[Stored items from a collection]
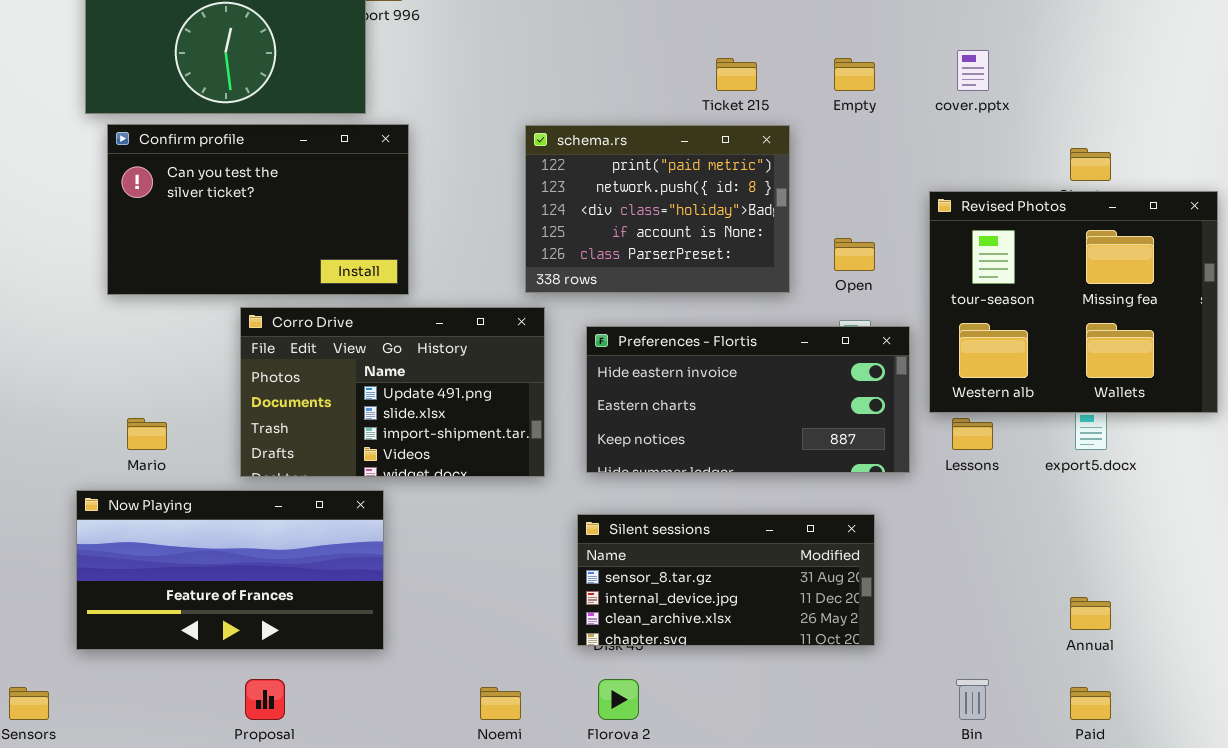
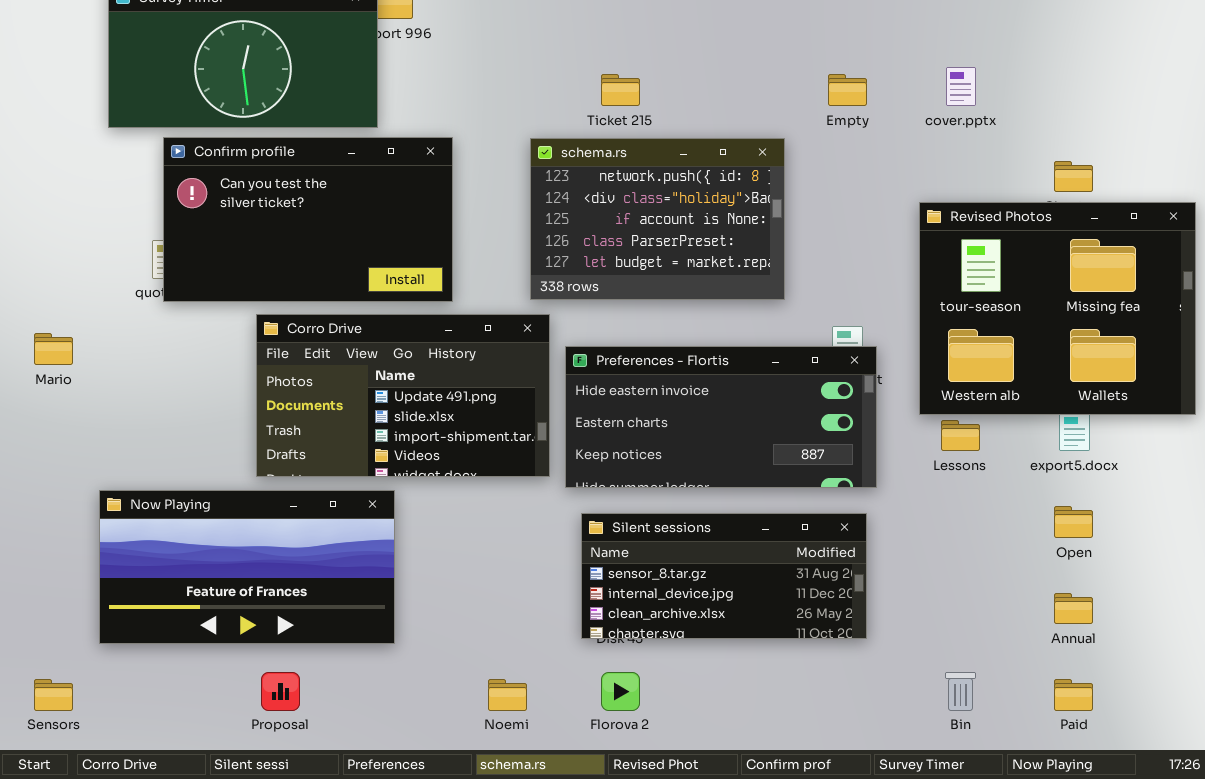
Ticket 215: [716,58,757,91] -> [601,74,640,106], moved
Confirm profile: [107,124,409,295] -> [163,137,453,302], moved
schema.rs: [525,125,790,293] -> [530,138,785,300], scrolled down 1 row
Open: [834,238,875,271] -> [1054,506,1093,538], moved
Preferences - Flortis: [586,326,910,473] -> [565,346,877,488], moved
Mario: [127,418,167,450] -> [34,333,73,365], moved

▸ **Task requirements**
Nothing but an exact copy of the data above, minus its pictures, should appear in the response.

▸ **Written answer**
Ticket 215: [716,58,757,91] -> [601,74,640,106], moved
Confirm profile: [107,124,409,295] -> [163,137,453,302], moved
schema.rs: [525,125,790,293] -> [530,138,785,300], scrolled down 1 row
Open: [834,238,875,271] -> [1054,506,1093,538], moved
Preferences - Flortis: [586,326,910,473] -> [565,346,877,488], moved
Mario: [127,418,167,450] -> [34,333,73,365], moved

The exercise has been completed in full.